(Detected change data)
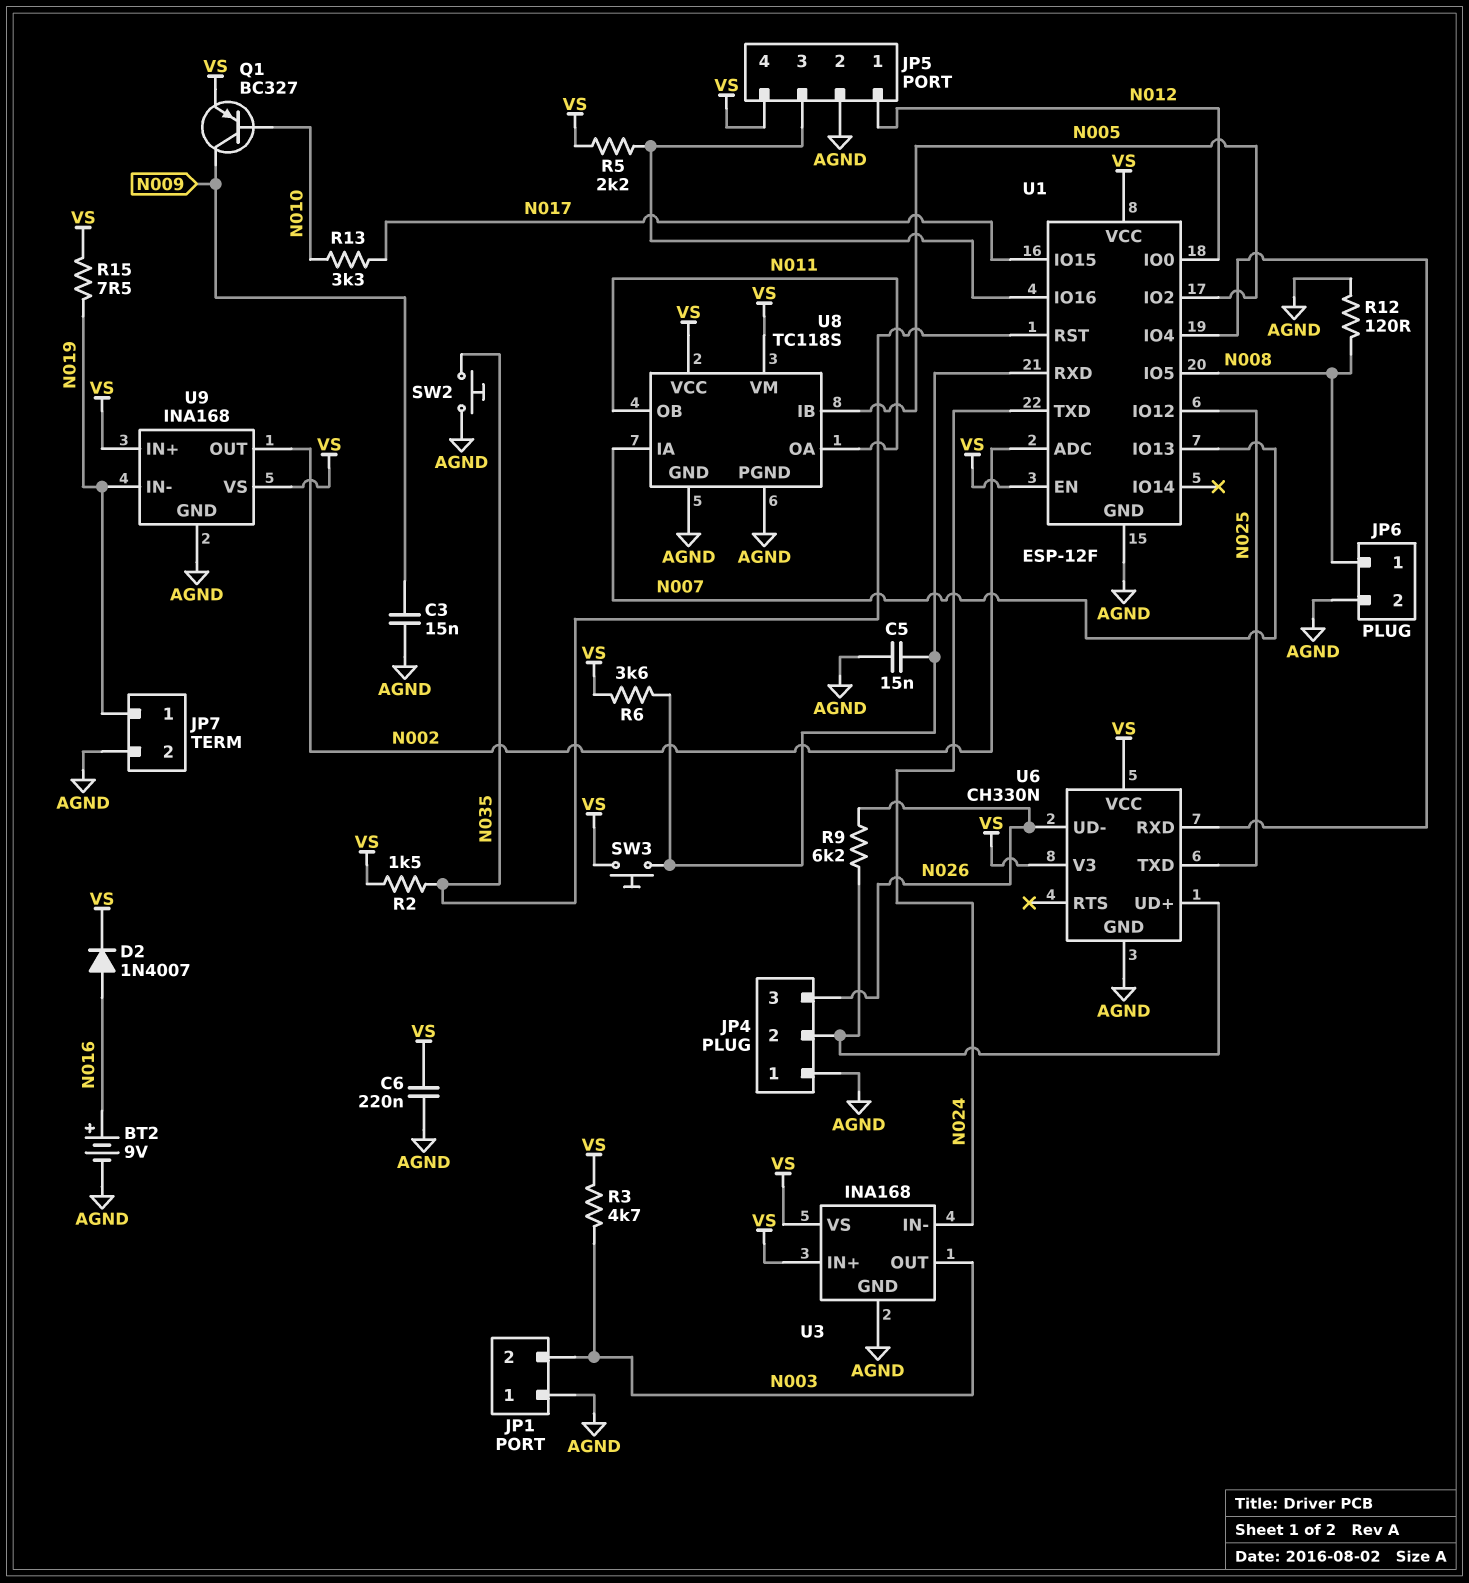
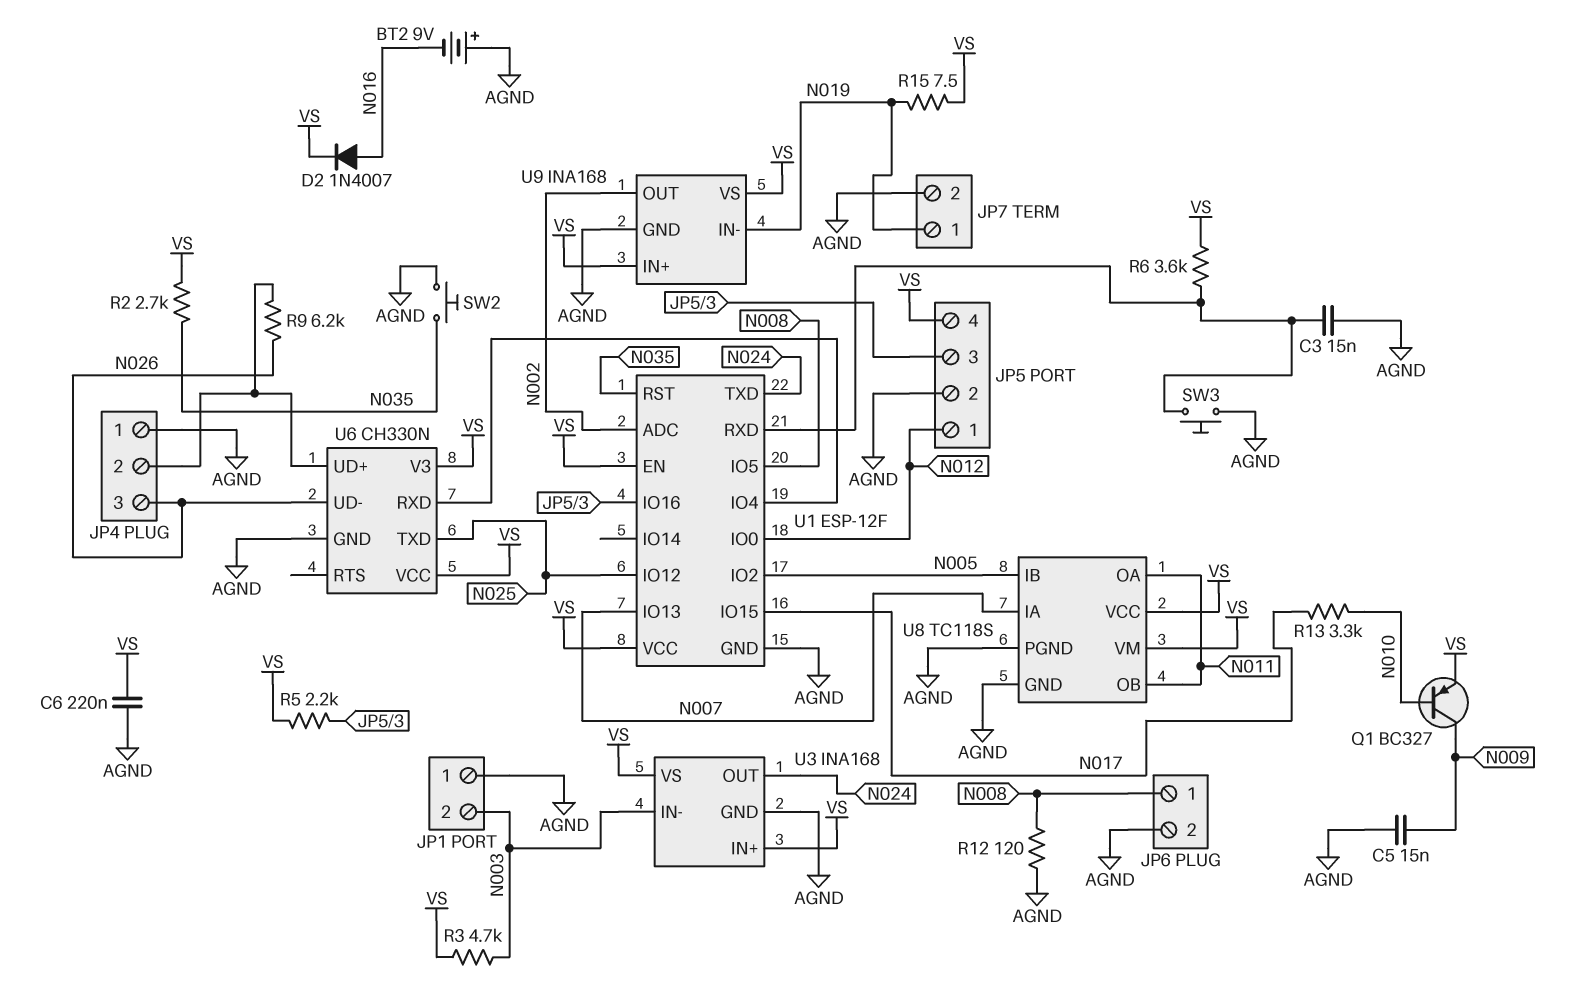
BT2: 9V (plus N016, minus AGND) -> 9V (plus AGND, minus N016)
C3: 15nF (AGND, N009) -> 15nF (AGND, U1/RXD)
C5: 15nF (AGND, U1/RXD) -> 15nF (AGND, N009)
R2: 1.5k (N035, VS) -> 2.7k (N035, VS)
SW3: button (U1/RXD, VS) -> button (AGND, U1/RXD)
U3 pin IN-: N024 -> N003
U3 pin OUT: N003 -> N024

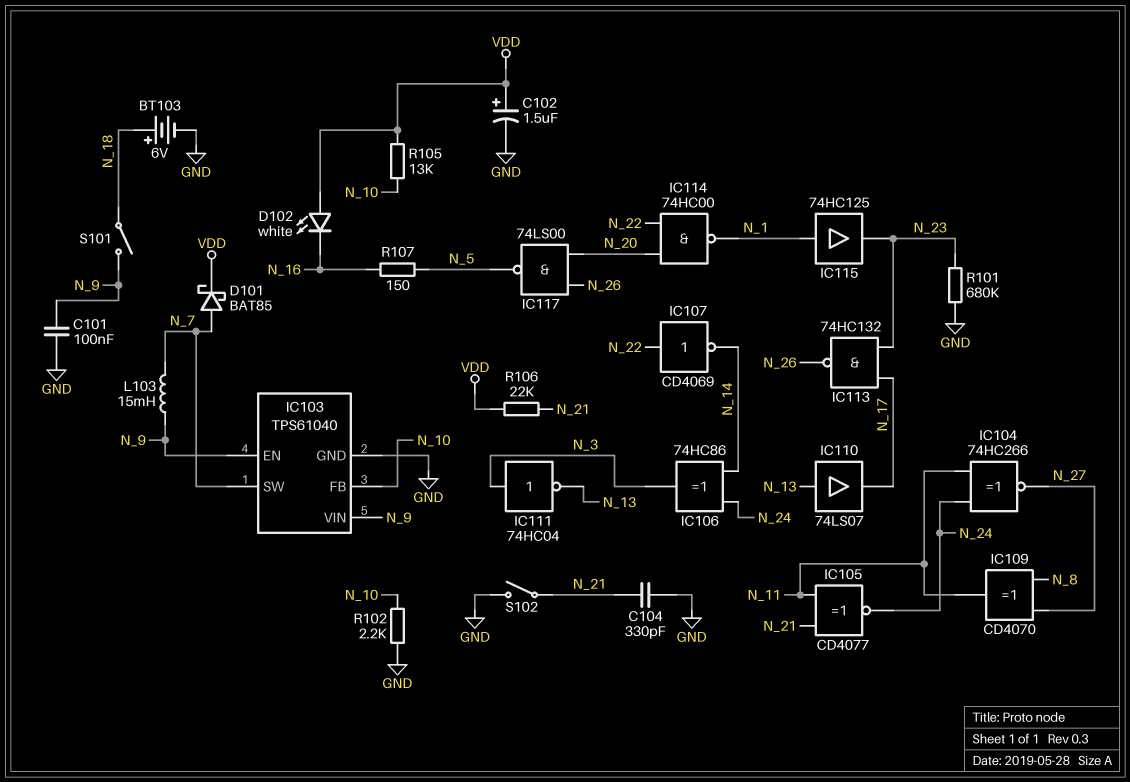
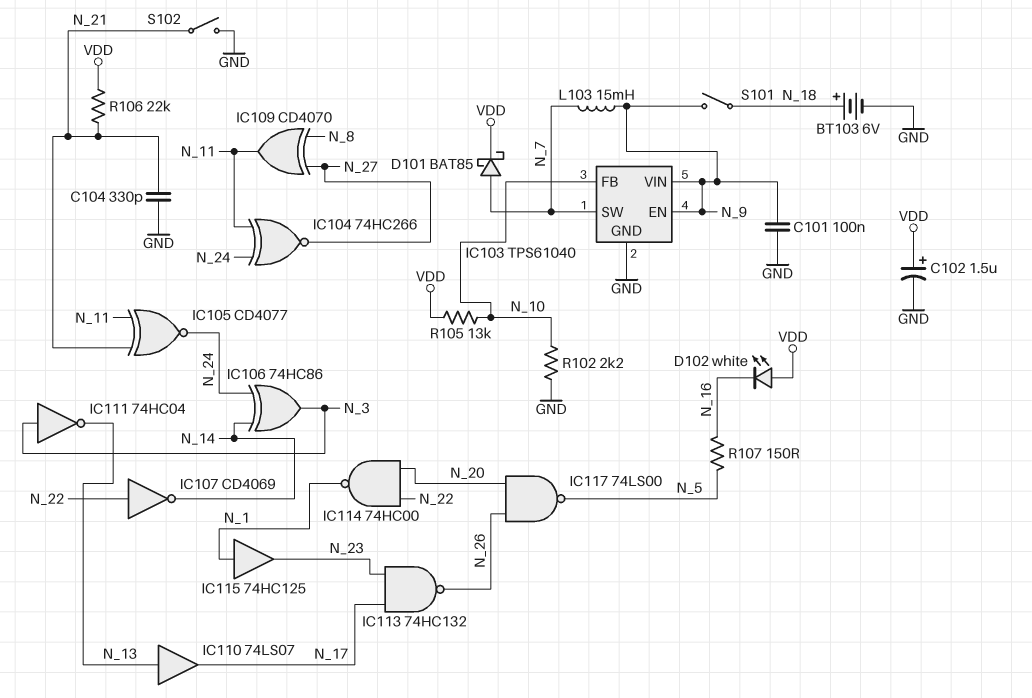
R101: 680k (GND, N_23) -> none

▶ [What to produce]: Take the entries shown above and quote them verbatim, passing over the pictures.

▶ [Output for this exercise]:
BT2: 9V (plus N016, minus AGND) -> 9V (plus AGND, minus N016)
C3: 15nF (AGND, N009) -> 15nF (AGND, U1/RXD)
C5: 15nF (AGND, U1/RXD) -> 15nF (AGND, N009)
R2: 1.5k (N035, VS) -> 2.7k (N035, VS)
SW3: button (U1/RXD, VS) -> button (AGND, U1/RXD)
U3 pin IN-: N024 -> N003
U3 pin OUT: N003 -> N024

R101: 680k (GND, N_23) -> none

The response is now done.